#### WHAT THE EXERCISE ASKS
Please give back word for word the lines of the material below between the line containing "C104: 27pF (GND, XI) -> 39pF (GND, XI)" and the line containing "X103: 24MHz (XI, XO) -> 40MHz (XI, XO)", inclusive.

#### RECORDS FOR PROCESSING
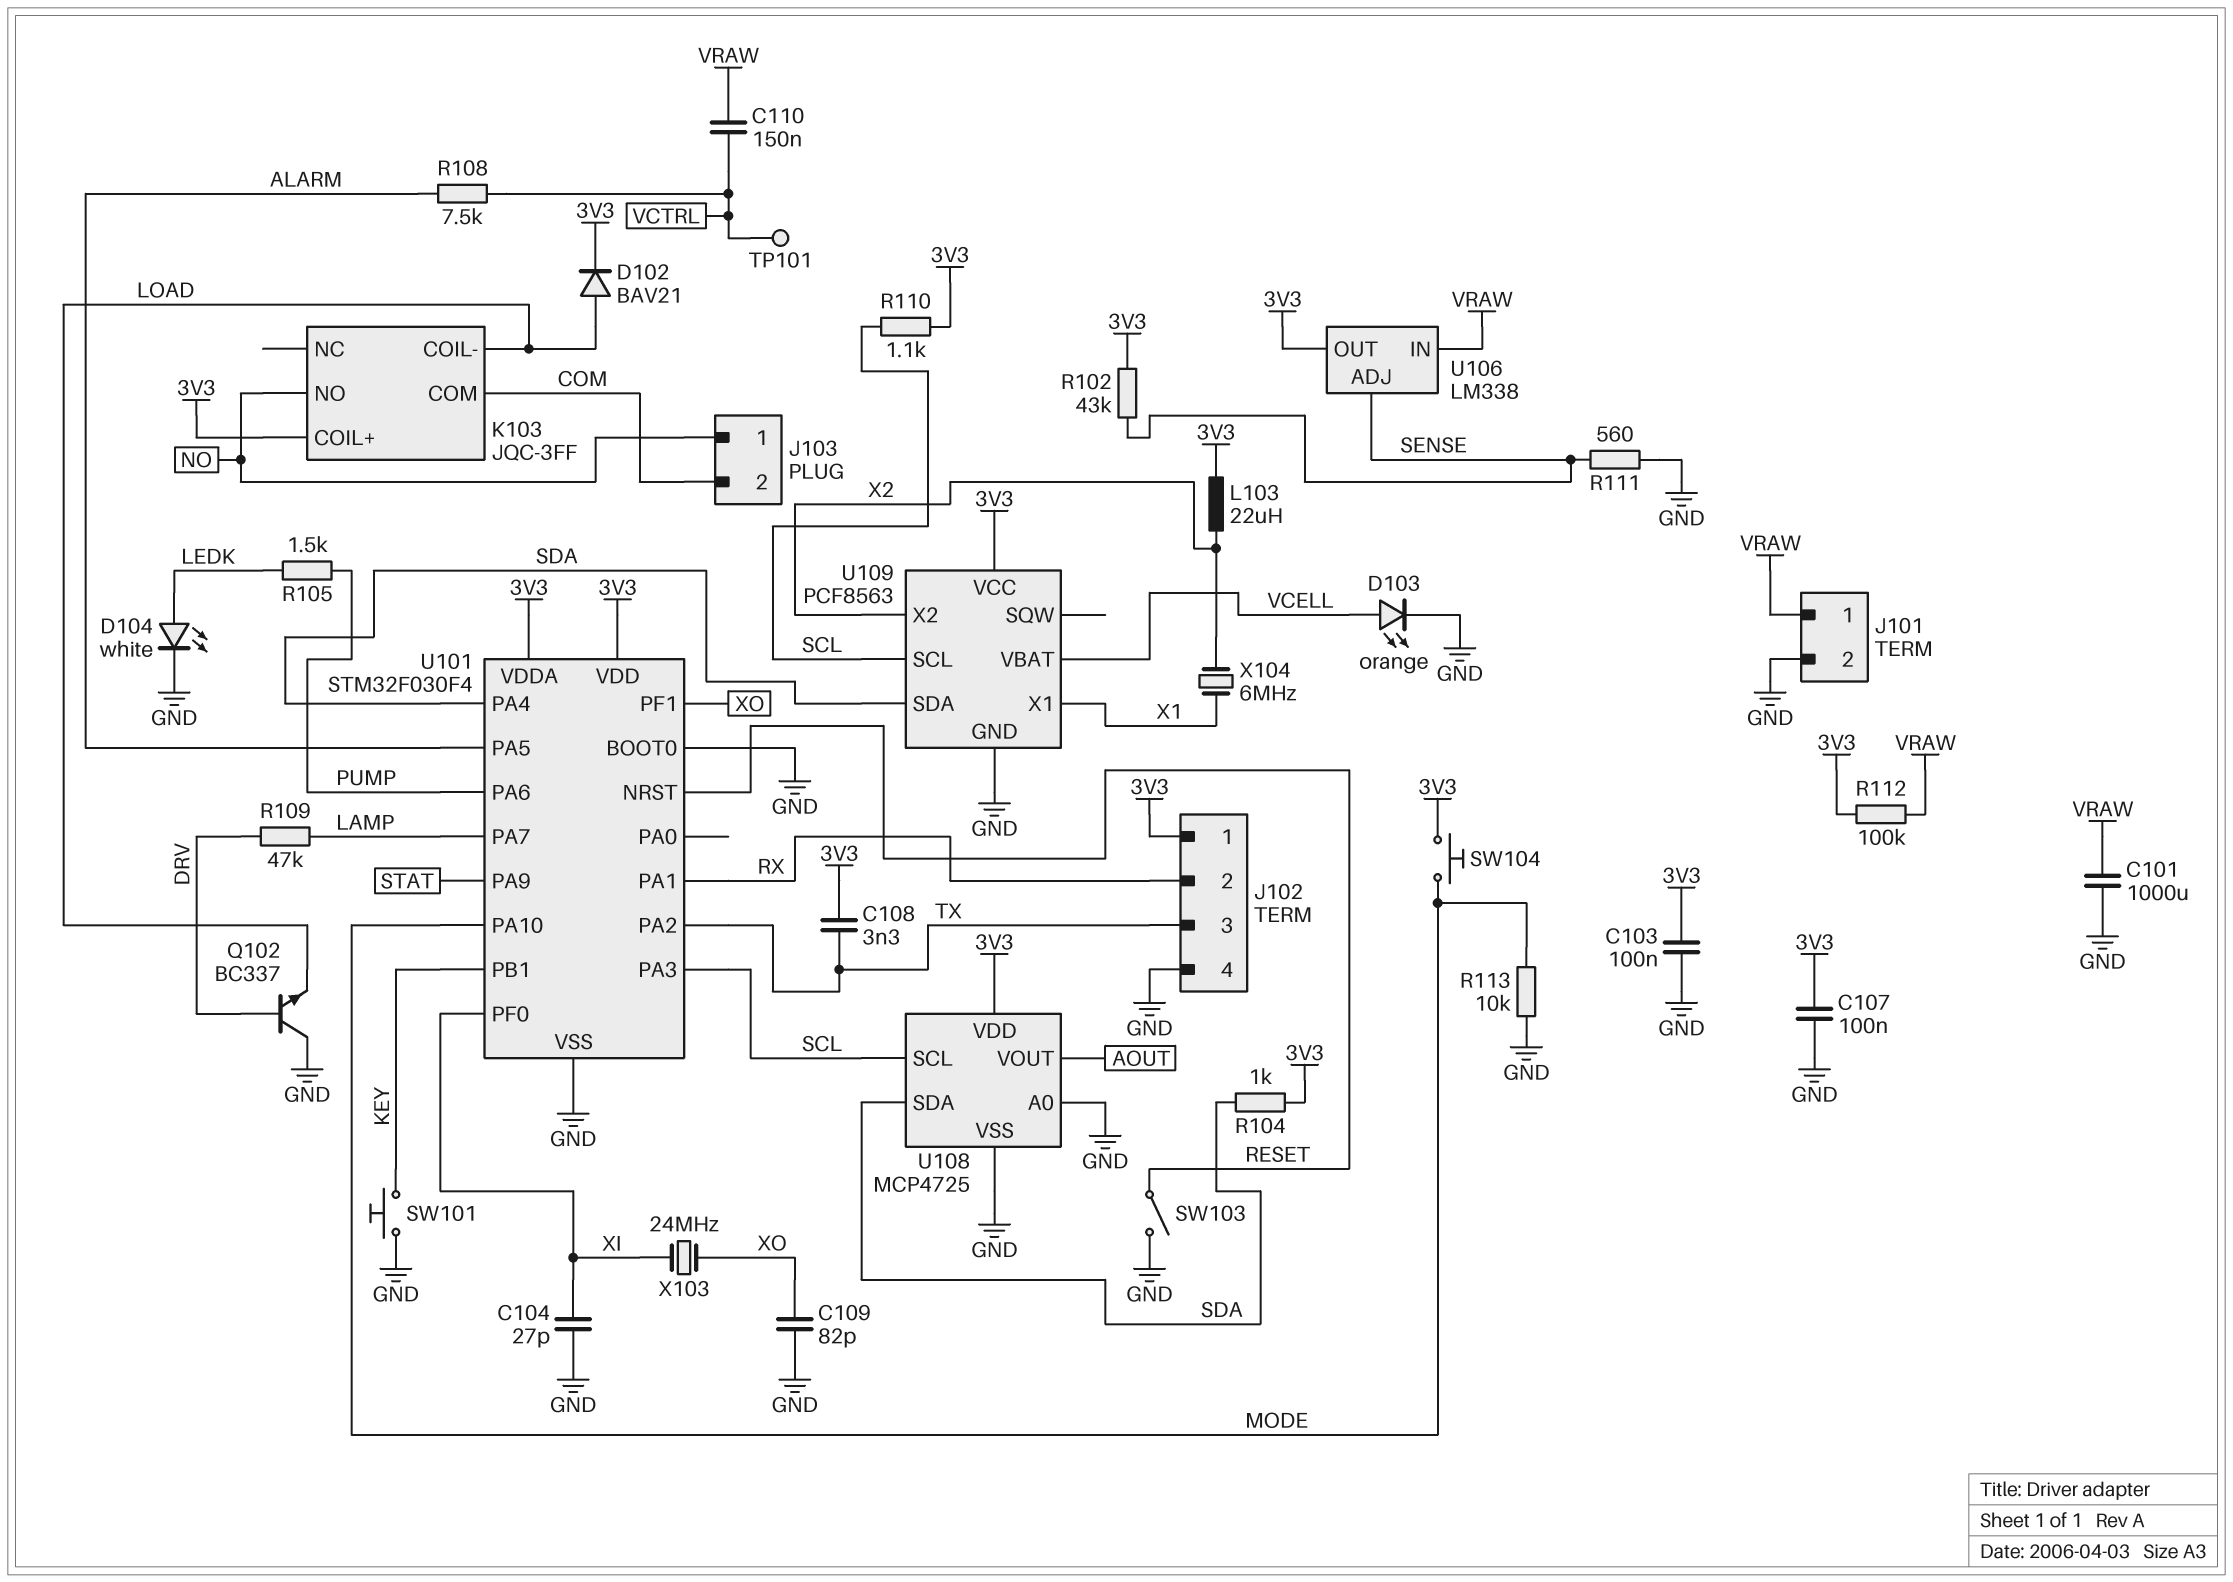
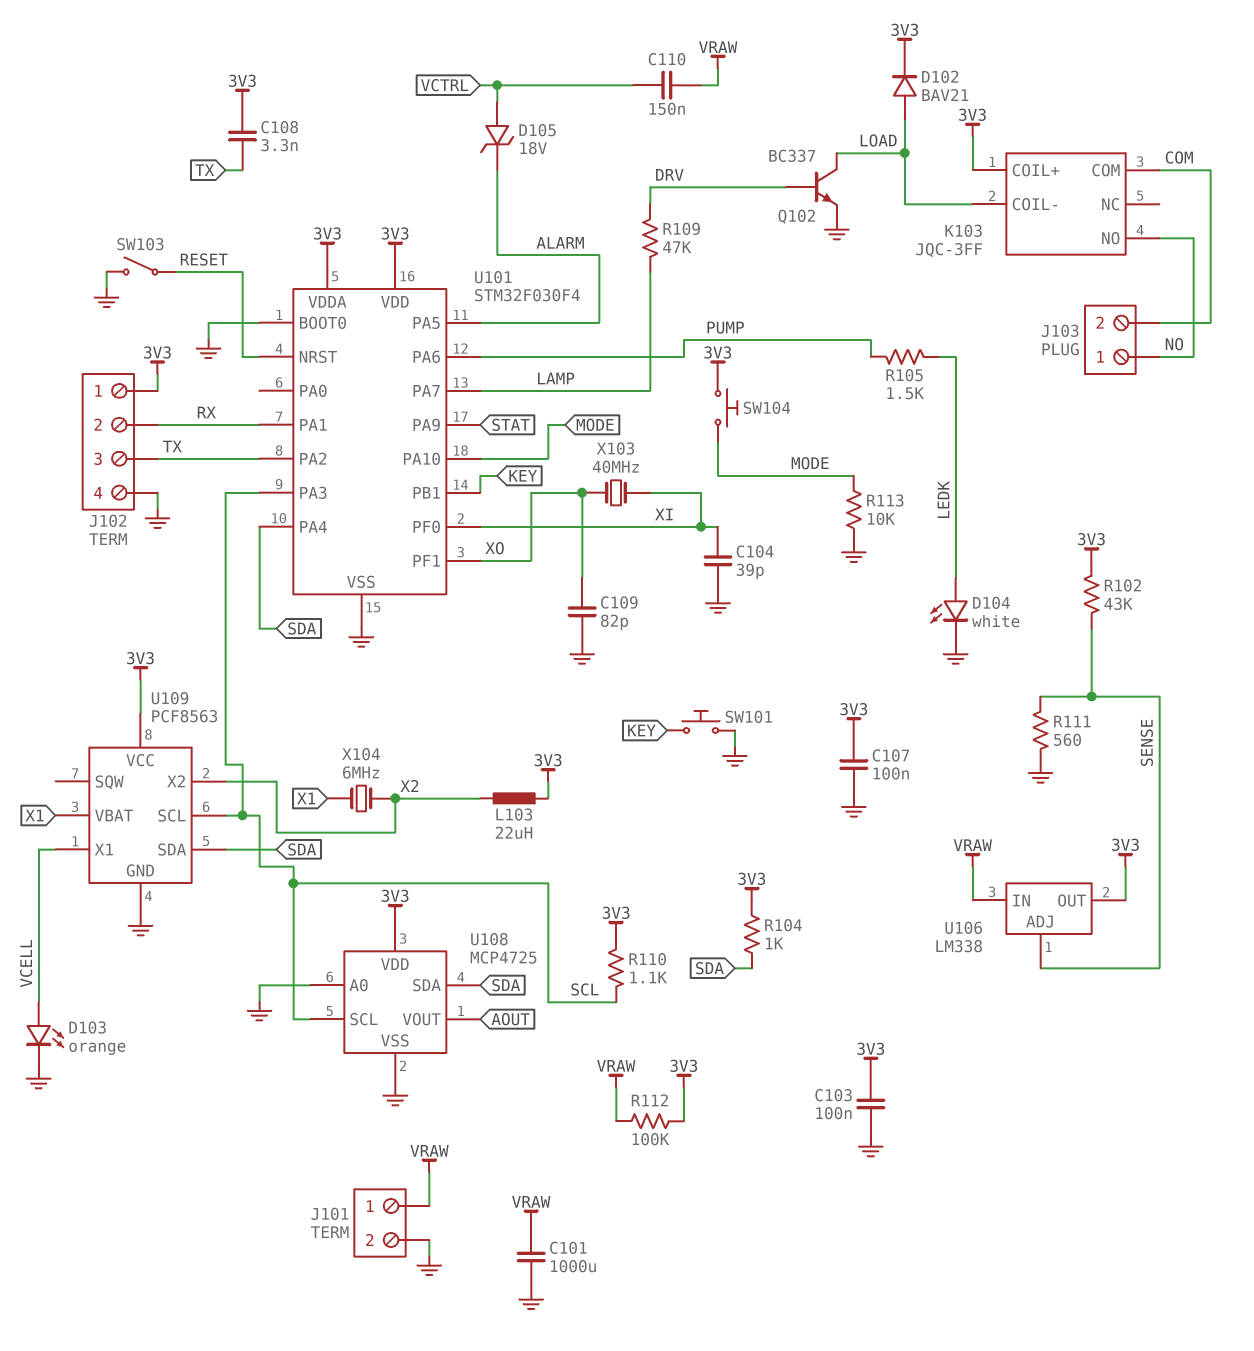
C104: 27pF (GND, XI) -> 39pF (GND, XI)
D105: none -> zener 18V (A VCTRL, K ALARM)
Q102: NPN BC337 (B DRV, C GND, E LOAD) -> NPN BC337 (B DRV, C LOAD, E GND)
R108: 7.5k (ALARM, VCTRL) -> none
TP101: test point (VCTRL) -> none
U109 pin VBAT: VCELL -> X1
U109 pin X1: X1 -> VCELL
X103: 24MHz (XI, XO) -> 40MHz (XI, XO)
* * *
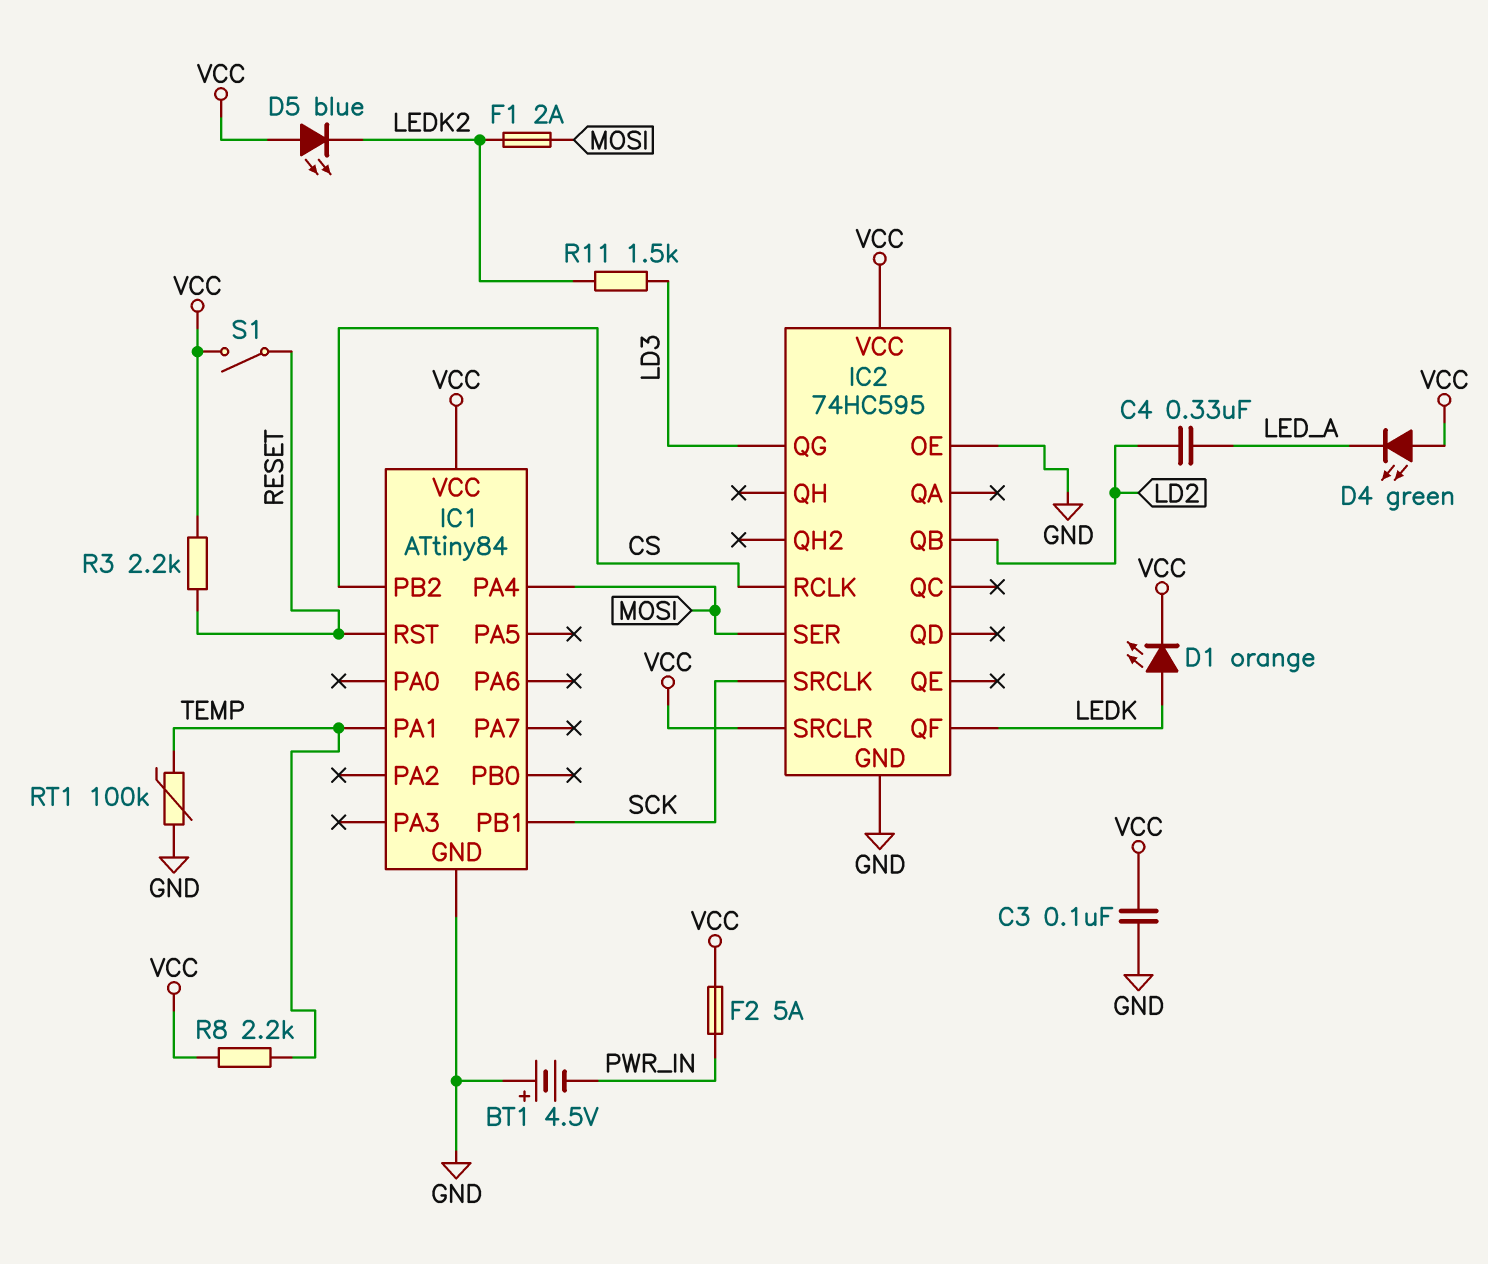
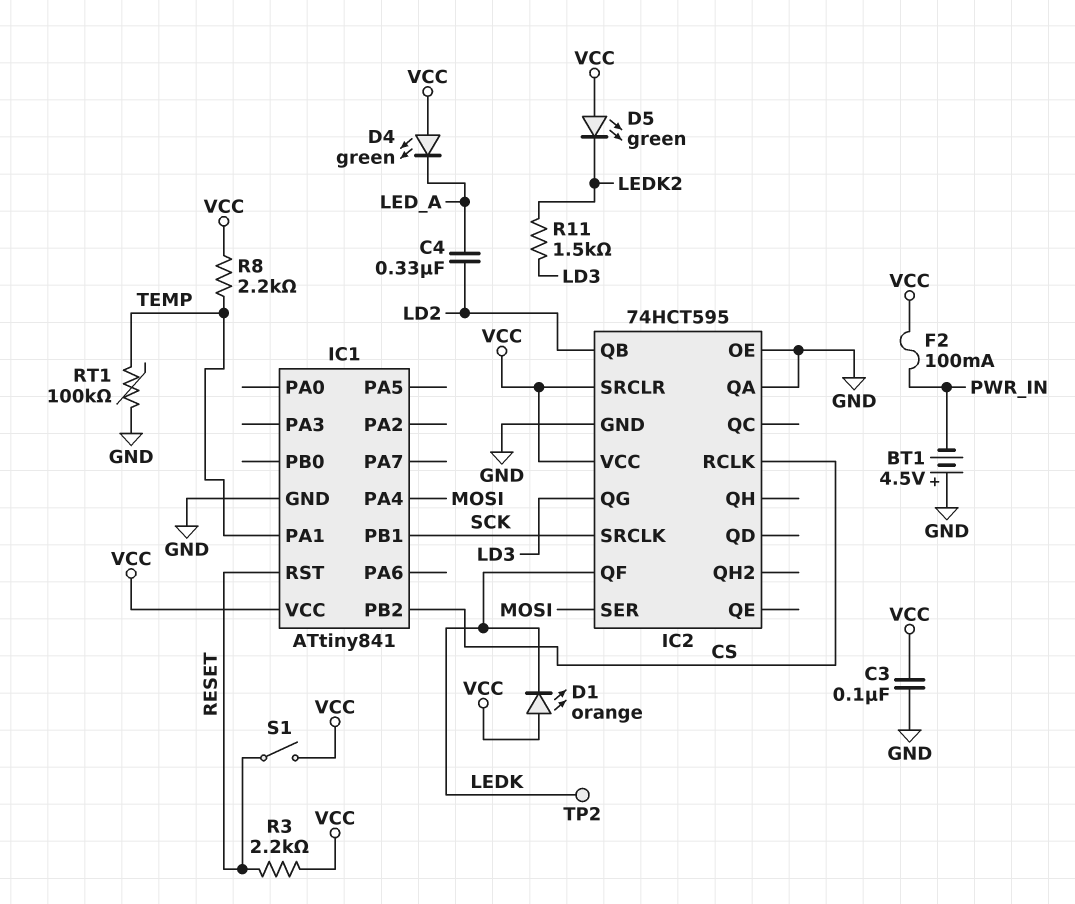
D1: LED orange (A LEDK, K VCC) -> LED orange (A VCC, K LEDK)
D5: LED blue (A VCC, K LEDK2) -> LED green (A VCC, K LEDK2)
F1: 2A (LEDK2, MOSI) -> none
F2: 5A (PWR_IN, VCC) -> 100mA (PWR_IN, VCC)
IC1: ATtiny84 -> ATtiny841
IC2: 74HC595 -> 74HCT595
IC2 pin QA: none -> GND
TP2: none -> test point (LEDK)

#### WRITTEN REPLY
C104: 27pF (GND, XI) -> 39pF (GND, XI)
D105: none -> zener 18V (A VCTRL, K ALARM)
Q102: NPN BC337 (B DRV, C GND, E LOAD) -> NPN BC337 (B DRV, C LOAD, E GND)
R108: 7.5k (ALARM, VCTRL) -> none
TP101: test point (VCTRL) -> none
U109 pin VBAT: VCELL -> X1
U109 pin X1: X1 -> VCELL
X103: 24MHz (XI, XO) -> 40MHz (XI, XO)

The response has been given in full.